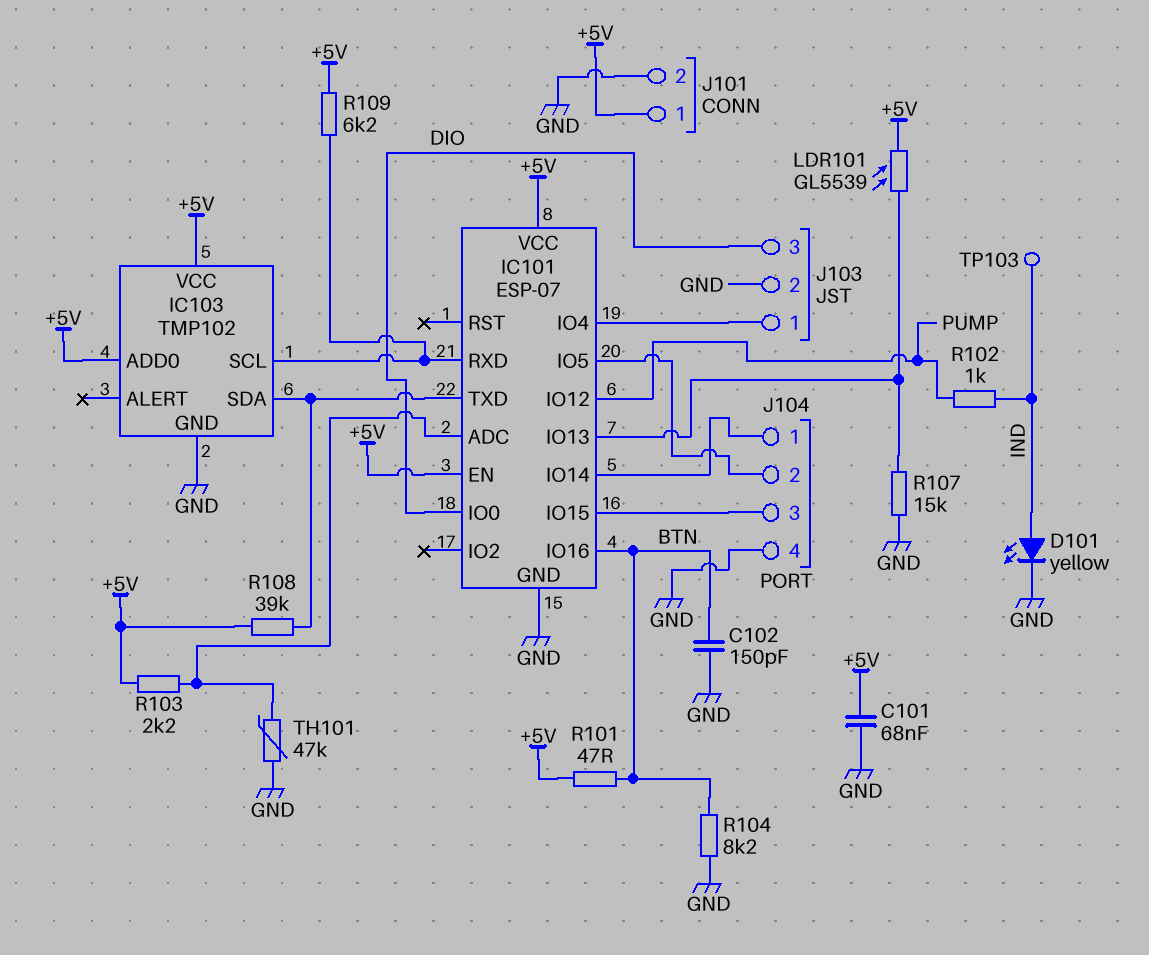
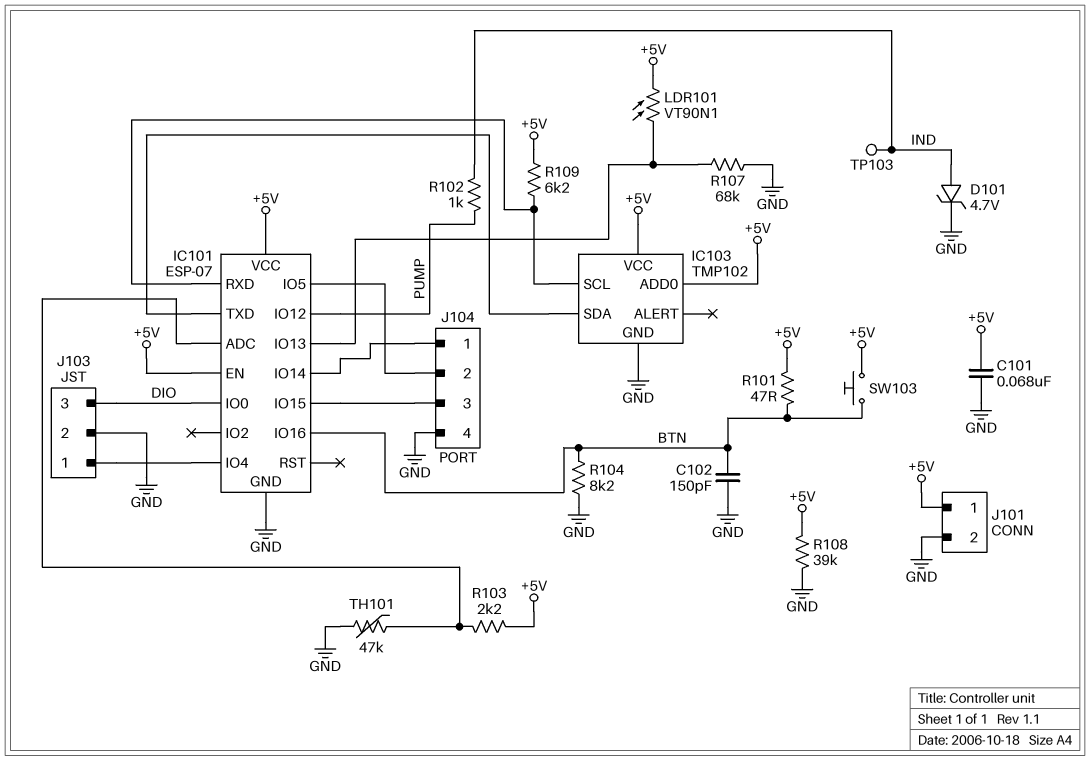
D101: LED yellow (A IND, K GND) -> zener 4.7V (A IND, K GND)
LDR101: GL5539 (+5V, IC101/IO13) -> VT90N1 (+5V, IC101/IO13)
R107: 15k (GND, IC101/IO13) -> 68k (GND, IC101/IO13)
R108: 39k (+5V, IC101/TXD) -> 39k (+5V, GND)
SW103: none -> button (+5V, BTN)

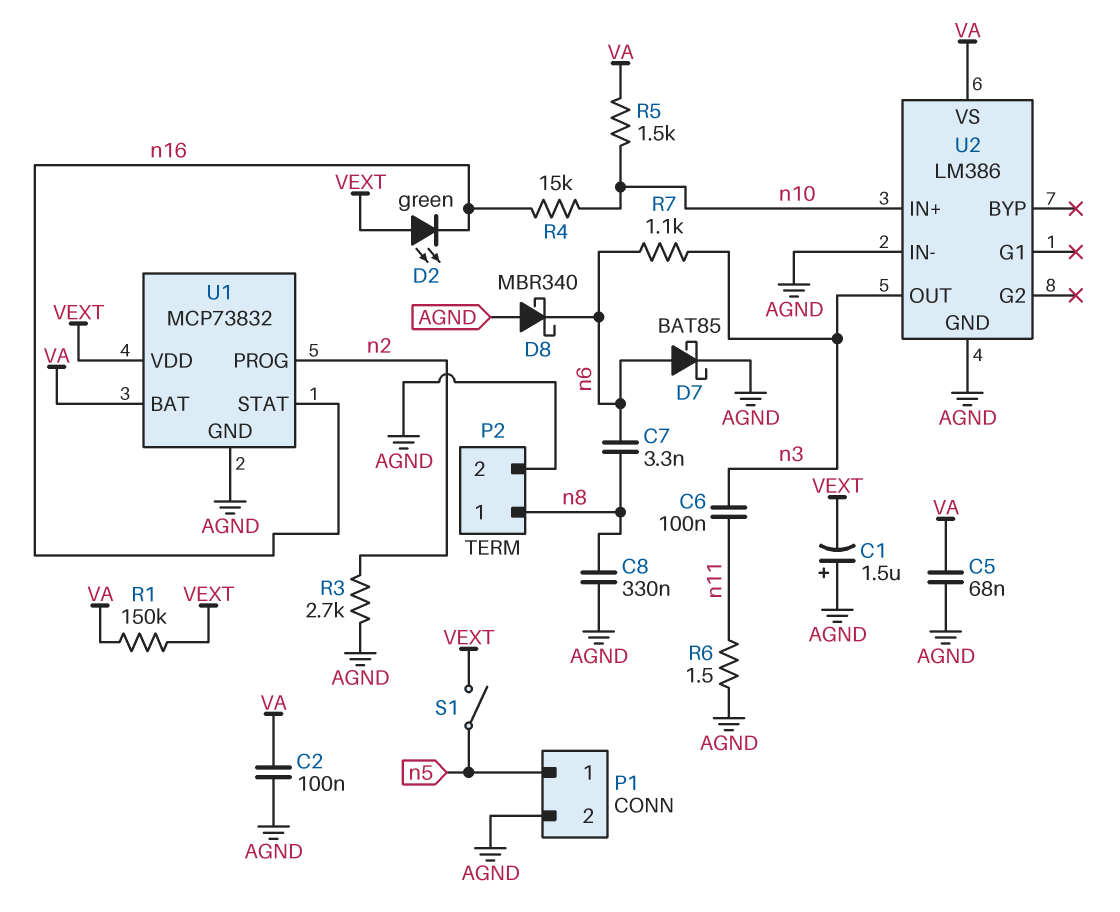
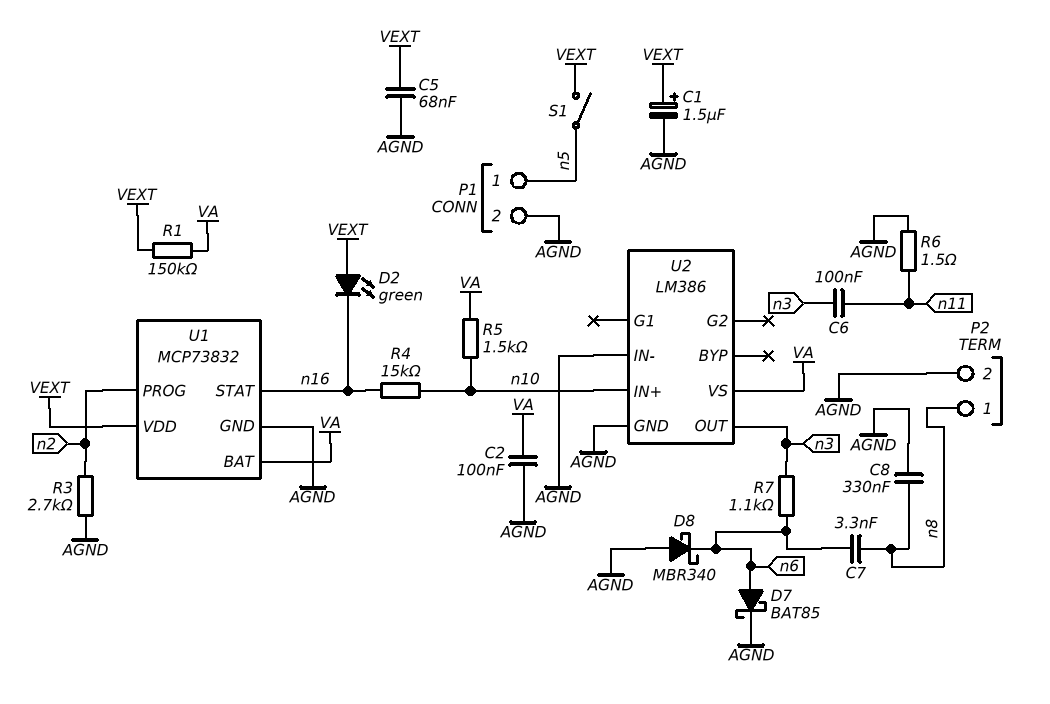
C1: 1.5uF (plus AGND, minus VEXT) -> 1.5uF (plus VEXT, minus AGND)
C5: 68nF (AGND, VA) -> 68nF (AGND, VEXT)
------------------------------------------------------------
• Exercise goal:
Do not include the pictures. Quote only the lines from the line with "LDR101: GL5539 (+5V, IC101/IO13)" through the end of the material, both ends included, exactly.

• Written response:
LDR101: GL5539 (+5V, IC101/IO13) -> VT90N1 (+5V, IC101/IO13)
R107: 15k (GND, IC101/IO13) -> 68k (GND, IC101/IO13)
R108: 39k (+5V, IC101/TXD) -> 39k (+5V, GND)
SW103: none -> button (+5V, BTN)

C1: 1.5uF (plus AGND, minus VEXT) -> 1.5uF (plus VEXT, minus AGND)
C5: 68nF (AGND, VA) -> 68nF (AGND, VEXT)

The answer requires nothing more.